● **Assignment**
Reading the records below, find how many lines include the word "none" and give that number alone.

● **Data shown**
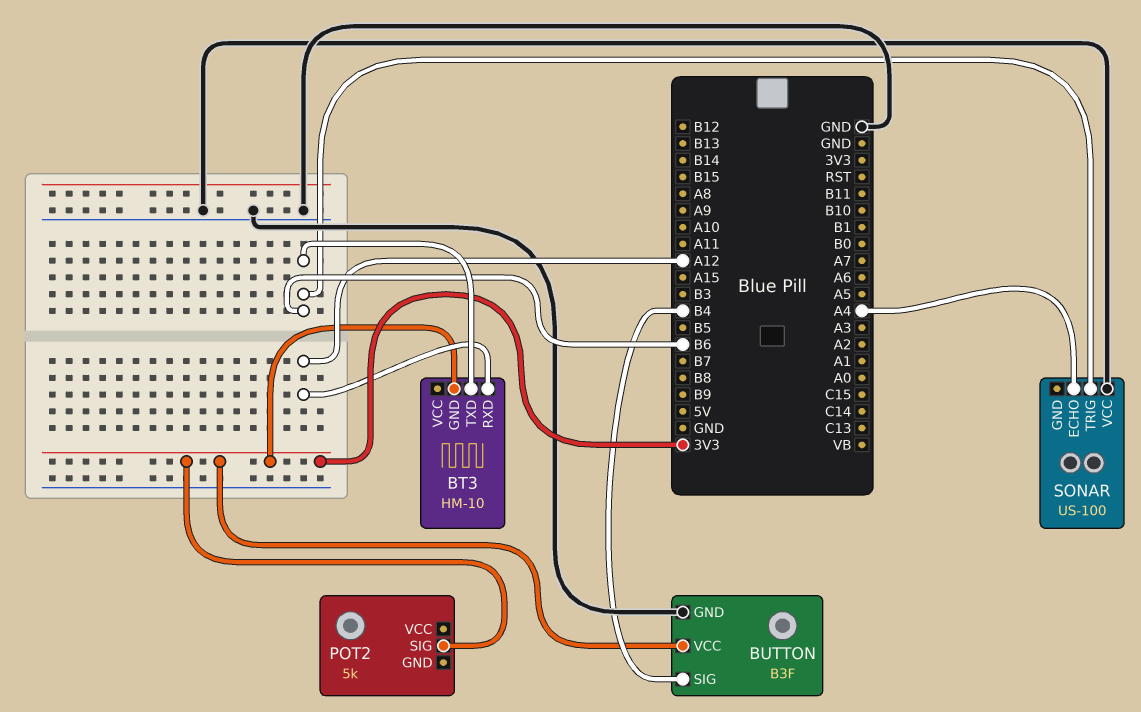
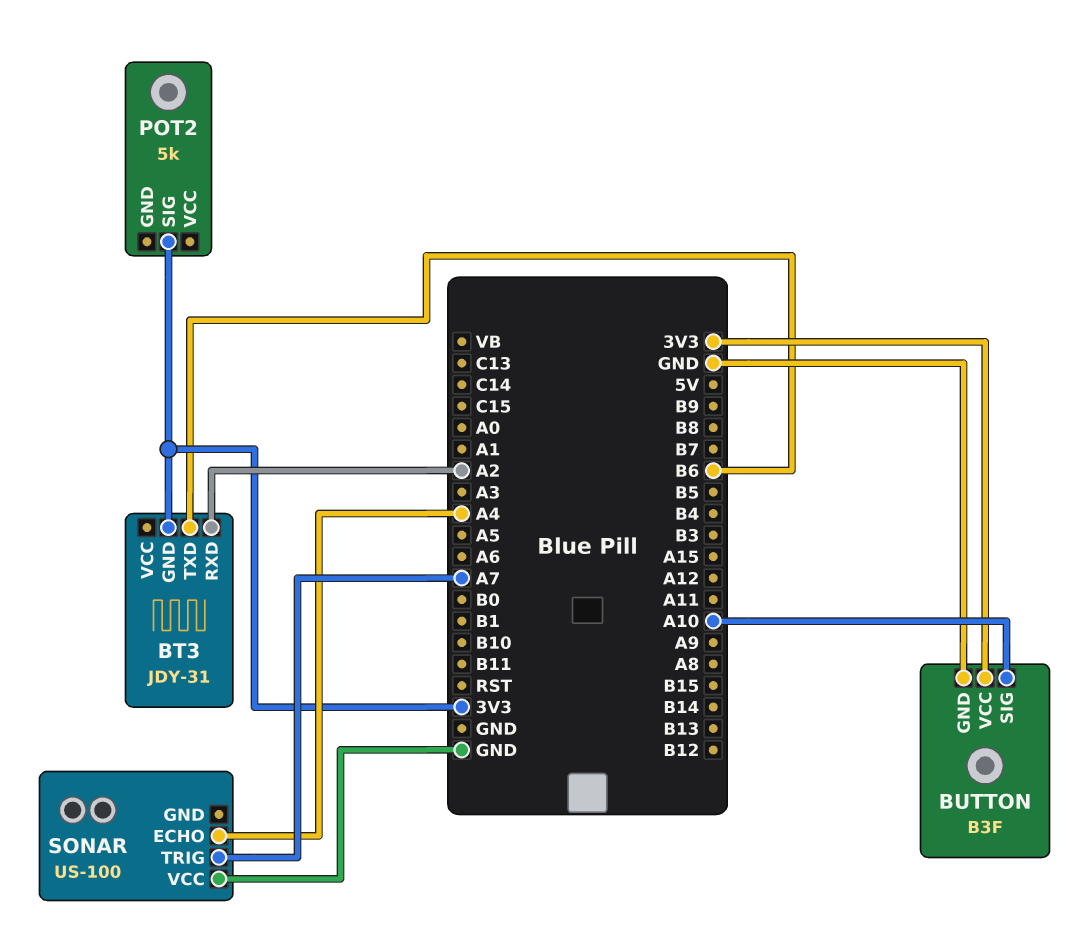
BT3: HM-10 -> JDY-31
BT3 pin RXD: A12 -> A2
BUTTON pin SIG: B4 -> A10
SONAR pin TRIG: B6 -> A7

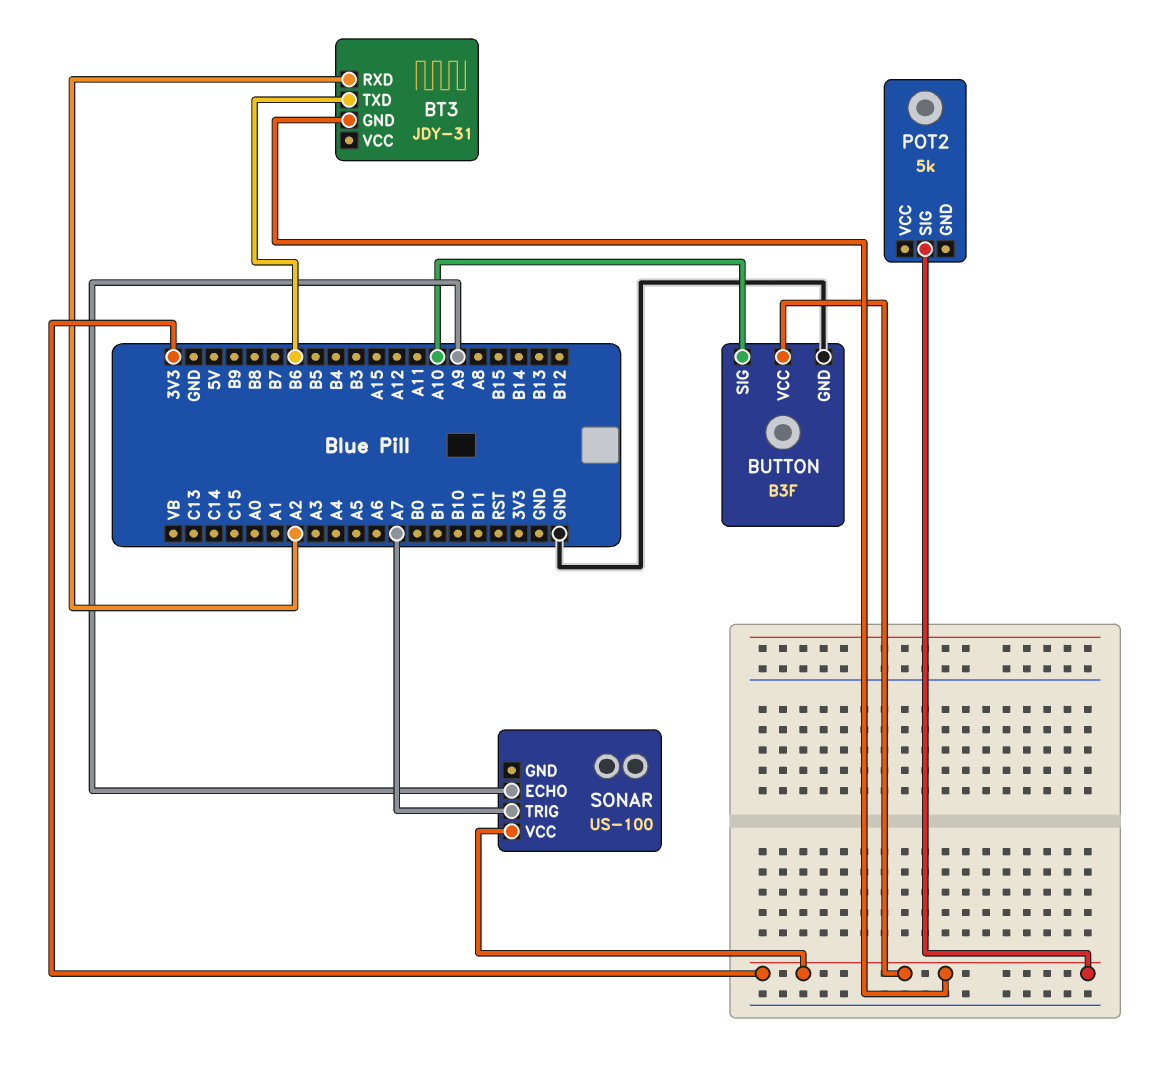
SONAR pin ECHO: A4 -> A9
SONAR pin VCC: GND -> 3V3

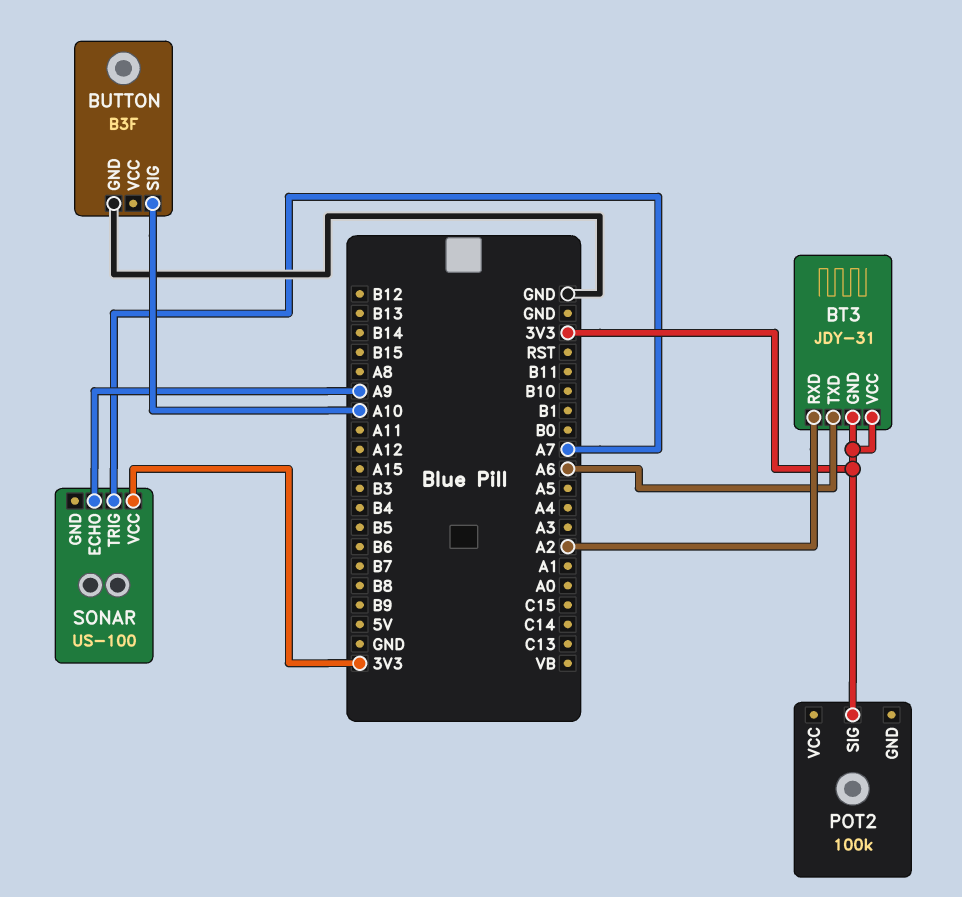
BT3 pin TXD: B6 -> A6
BT3 pin VCC: none -> 3V3
BUTTON pin VCC: 3V3 -> none
POT2: 5k -> 100k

● **Output of the task**
2